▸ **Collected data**
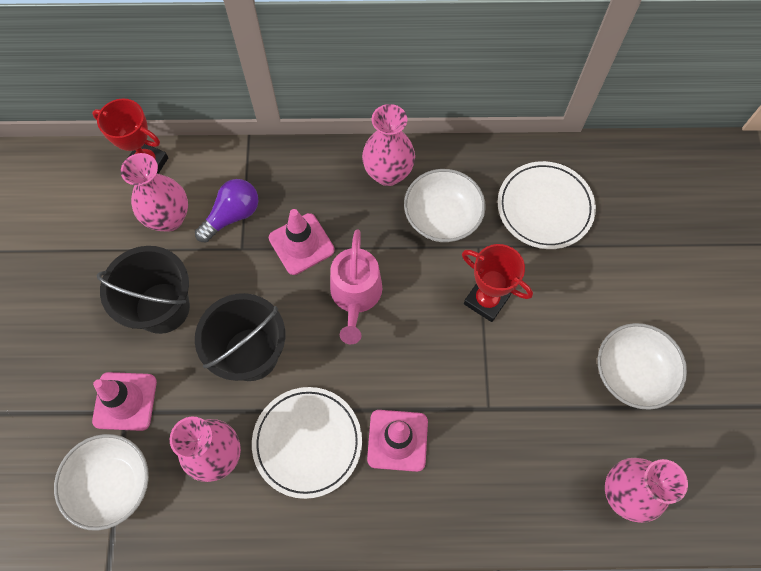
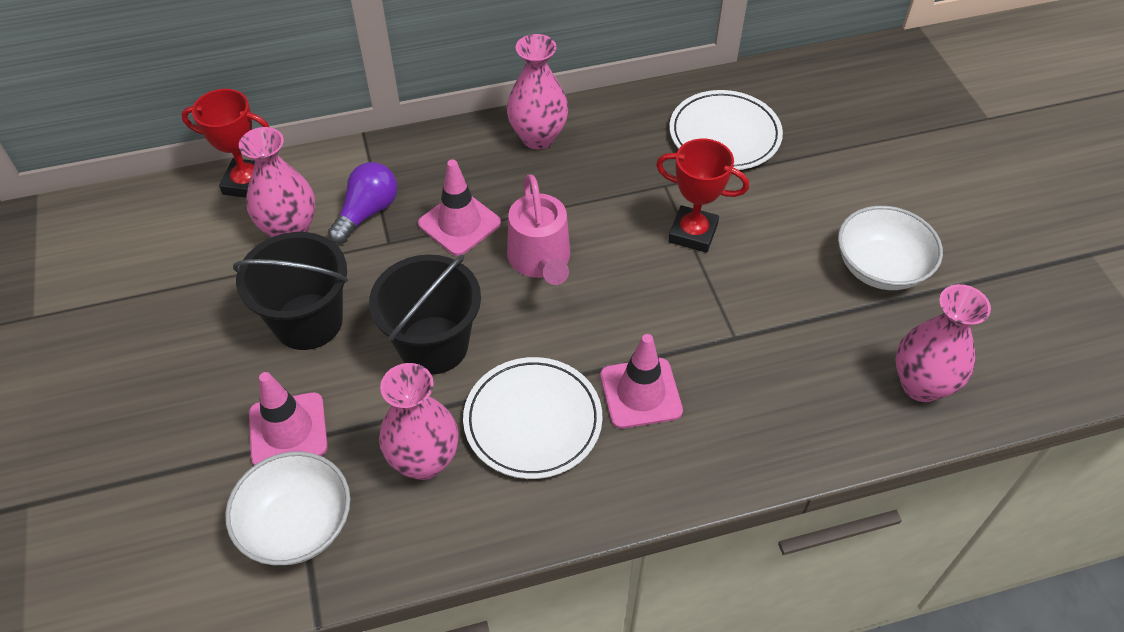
camera: 15 degrees left, 15 degrees down
white bowl [404,169,486,242] -> none

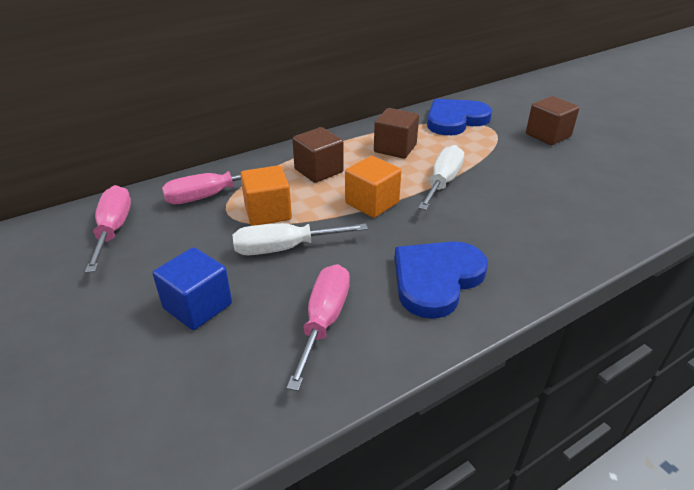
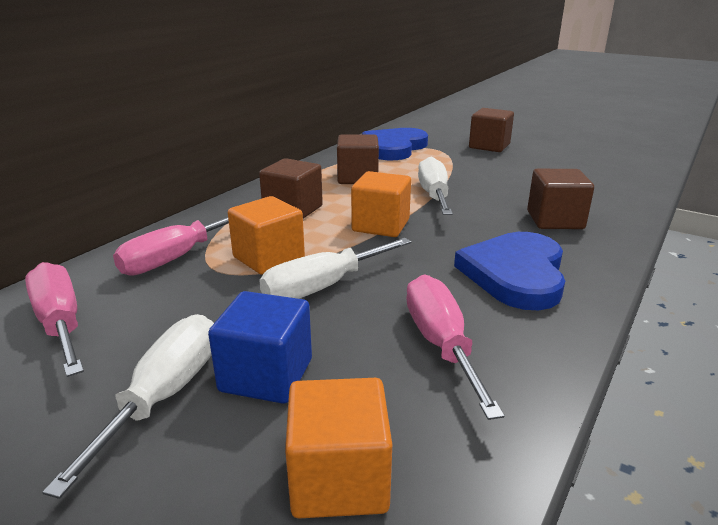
camera: 25 degrees left, 10 degrees down
none -> white screwdriver [42,314,214,499]
none -> orange cube [285,378,392,518]
none -> brown cube [527,169,594,229]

▸ **PROBLEM TO WORK ON**
Print out the records in full and exactly, dropping every picture.

▸ **YOUR RESPONSE**
camera: 15 degrees left, 15 degrees down
white bowl [404,169,486,242] -> none

camera: 25 degrees left, 10 degrees down
none -> white screwdriver [42,314,214,499]
none -> orange cube [285,378,392,518]
none -> brown cube [527,169,594,229]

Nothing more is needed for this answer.